- _RECORDS SHOWN_:
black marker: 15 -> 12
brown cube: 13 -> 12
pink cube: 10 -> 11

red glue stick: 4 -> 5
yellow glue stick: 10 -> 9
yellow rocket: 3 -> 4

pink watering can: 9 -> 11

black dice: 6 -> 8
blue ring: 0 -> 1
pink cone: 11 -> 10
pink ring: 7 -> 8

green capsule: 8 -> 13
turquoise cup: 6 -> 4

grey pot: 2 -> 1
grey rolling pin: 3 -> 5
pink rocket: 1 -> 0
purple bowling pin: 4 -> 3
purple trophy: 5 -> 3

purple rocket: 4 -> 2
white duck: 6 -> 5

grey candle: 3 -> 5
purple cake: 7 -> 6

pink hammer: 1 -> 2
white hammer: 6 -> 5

- _WORK ITEM_:
Starting at the top of the listing above, write out every line exactly as it appears.

- _RESULT FOR THIS EXERCISE_:
black marker: 15 -> 12
brown cube: 13 -> 12
pink cube: 10 -> 11

red glue stick: 4 -> 5
yellow glue stick: 10 -> 9
yellow rocket: 3 -> 4

pink watering can: 9 -> 11

black dice: 6 -> 8
blue ring: 0 -> 1
pink cone: 11 -> 10
pink ring: 7 -> 8

green capsule: 8 -> 13
turquoise cup: 6 -> 4

grey pot: 2 -> 1
grey rolling pin: 3 -> 5
pink rocket: 1 -> 0
purple bowling pin: 4 -> 3
purple trophy: 5 -> 3

purple rocket: 4 -> 2
white duck: 6 -> 5

grey candle: 3 -> 5
purple cake: 7 -> 6

pink hammer: 1 -> 2
white hammer: 6 -> 5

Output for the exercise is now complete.